- Coordinate-based object records

* * * * * * *

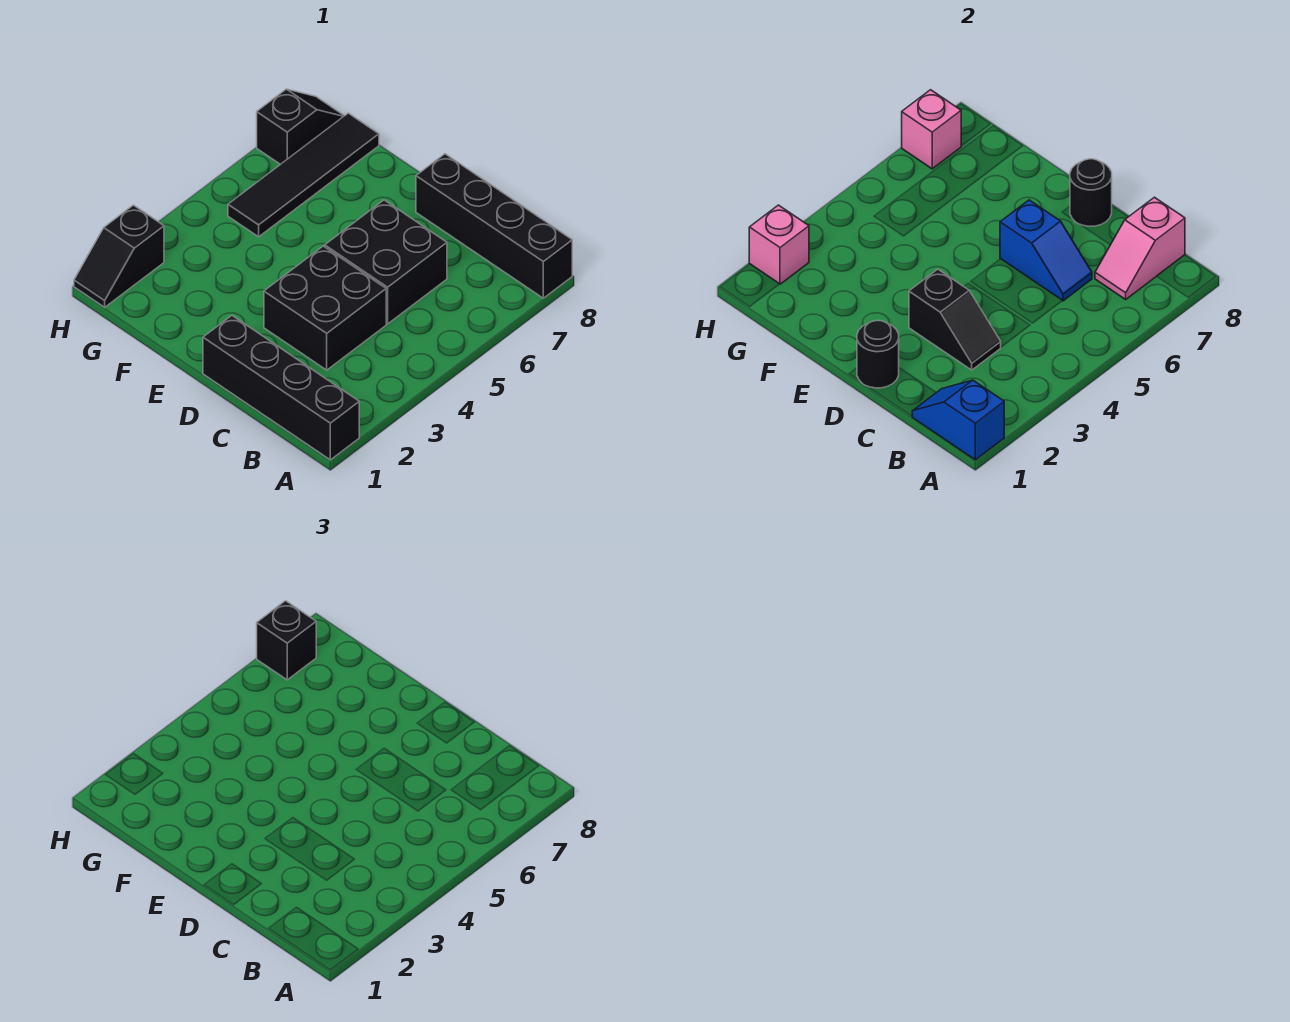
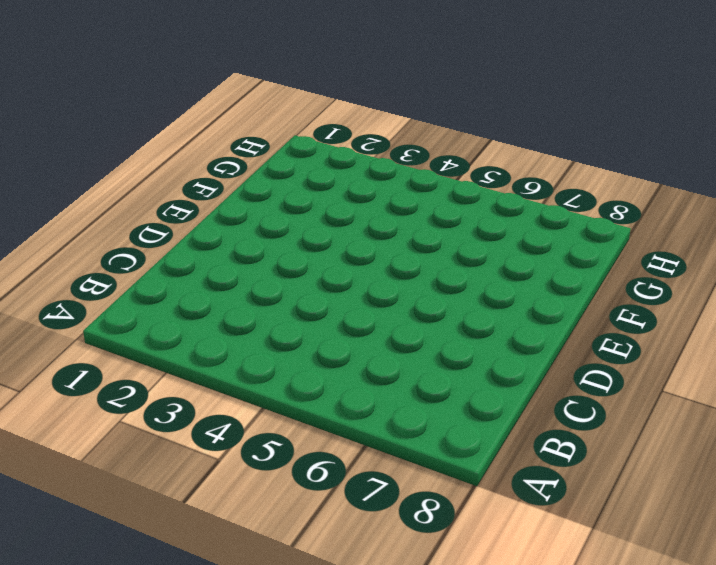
none -> black 1x4 brick [203,316,359,460]
none -> black 1x4 brick [416,154,572,298]
none -> black 2x2 brick [264,246,386,370]

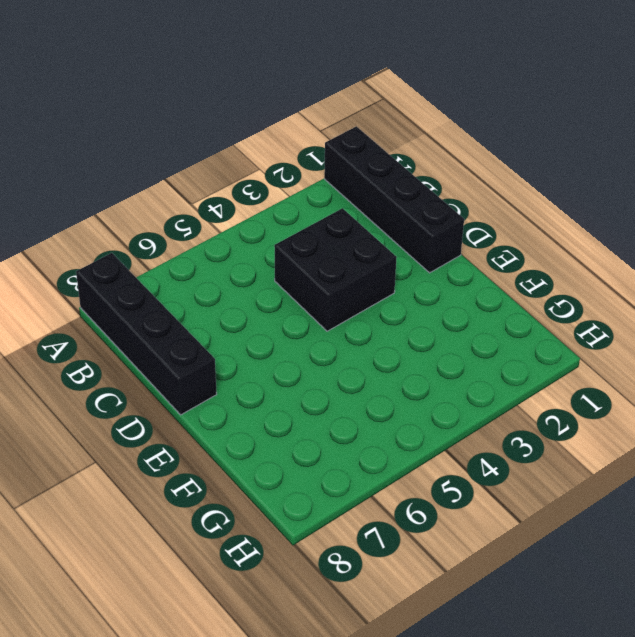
none -> black 2x2 brick [325,200,447,324]
none -> black 1x4 tile [228,113,379,237]
none -> black 1x2 slope [74,205,164,307]

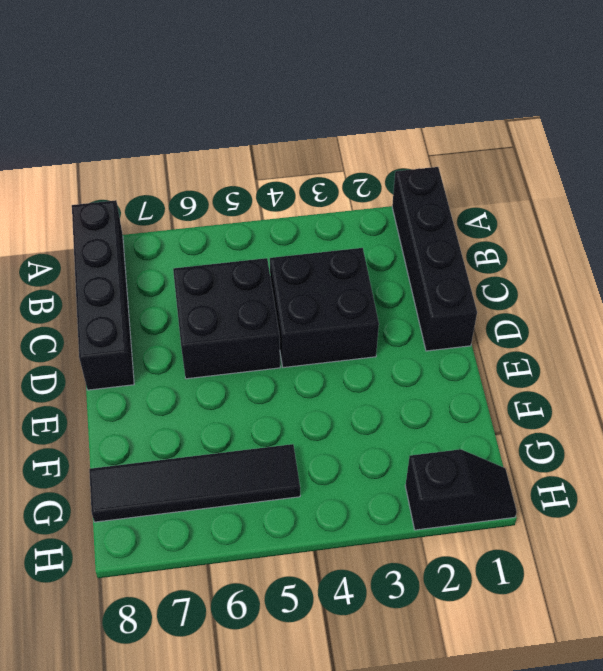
none -> black 1x2 slope [257,89,344,164]
none -> blue 1x2 slope [912,380,1004,460]
none -> pink 1x2 slope [1095,197,1185,299]

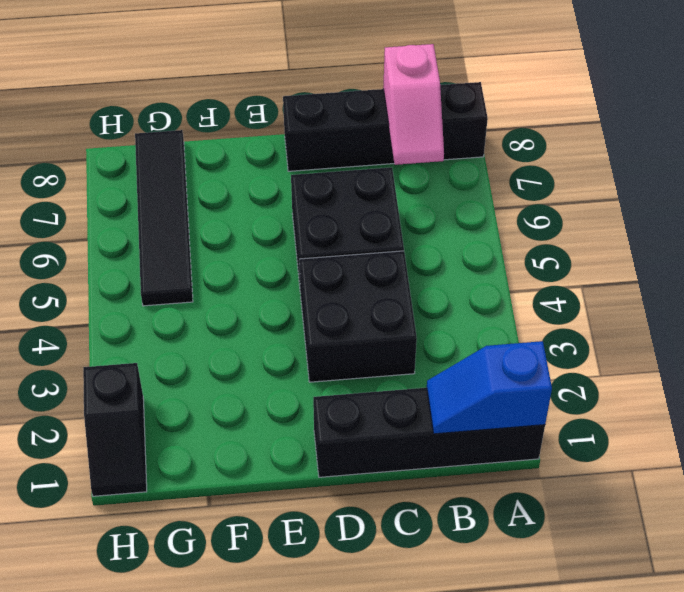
none -> black 1x2 slope [257,89,344,164]
none -> black 1x2 slope [909,269,1001,370]
none -> blue 1x2 slope [1000,200,1092,301]

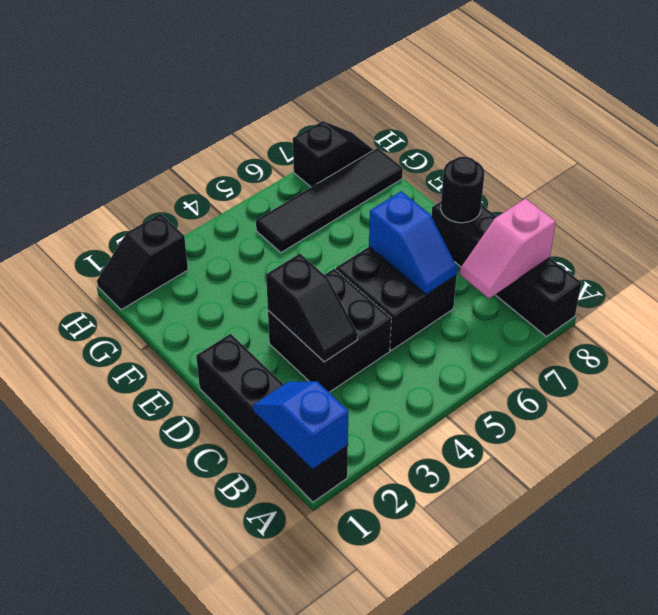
none -> black 1x1 round brick [857,321,899,388]
none -> pink 1x1 brick [749,205,809,284]
none -> pink 1x1 brick [902,90,961,169]

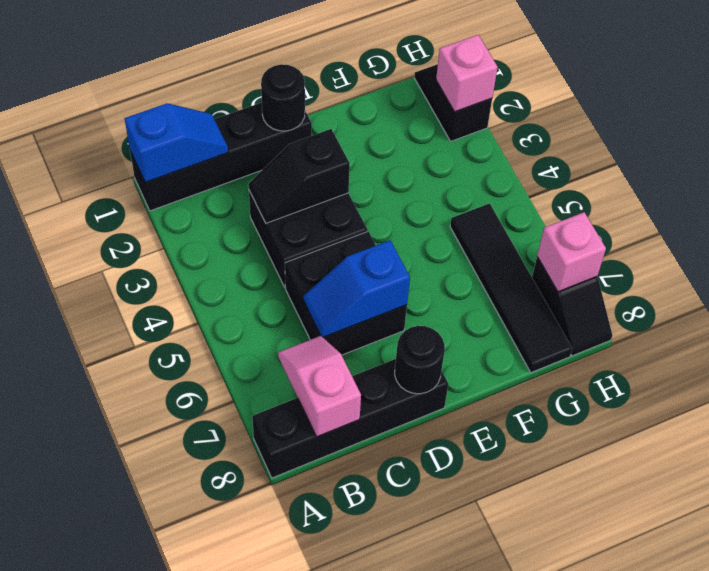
none -> black 1x1 brick [257,601,316,680]

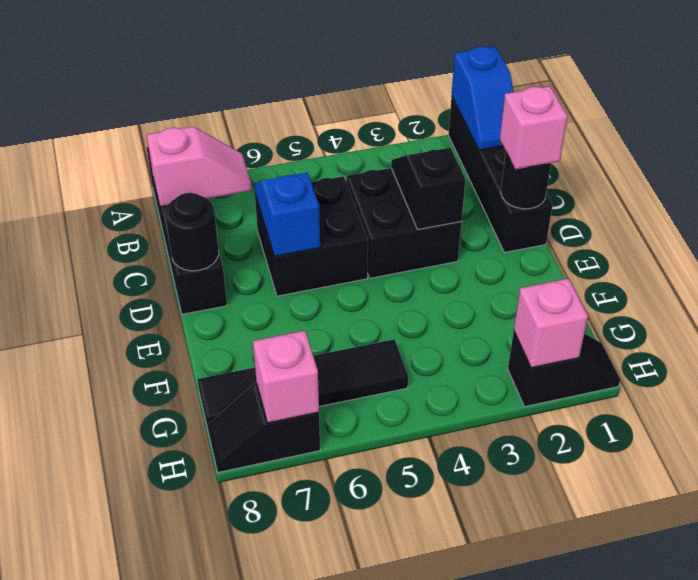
pink 1x1 brick [500,86,567,169] -> none
none -> black 1x1 brick [257,601,316,680]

* * * * * * *

- Directions for this task
I'd like every record printed exactly, with the pictures left out.

- Expected answer
none -> black 1x4 brick [203,316,359,460]
none -> black 1x4 brick [416,154,572,298]
none -> black 2x2 brick [264,246,386,370]

none -> black 2x2 brick [325,200,447,324]
none -> black 1x4 tile [228,113,379,237]
none -> black 1x2 slope [74,205,164,307]

none -> black 1x2 slope [257,89,344,164]
none -> blue 1x2 slope [912,380,1004,460]
none -> pink 1x2 slope [1095,197,1185,299]

none -> black 1x2 slope [257,89,344,164]
none -> black 1x2 slope [909,269,1001,370]
none -> blue 1x2 slope [1000,200,1092,301]

none -> black 1x1 round brick [857,321,899,388]
none -> pink 1x1 brick [749,205,809,284]
none -> pink 1x1 brick [902,90,961,169]

none -> black 1x1 brick [257,601,316,680]

pink 1x1 brick [500,86,567,169] -> none
none -> black 1x1 brick [257,601,316,680]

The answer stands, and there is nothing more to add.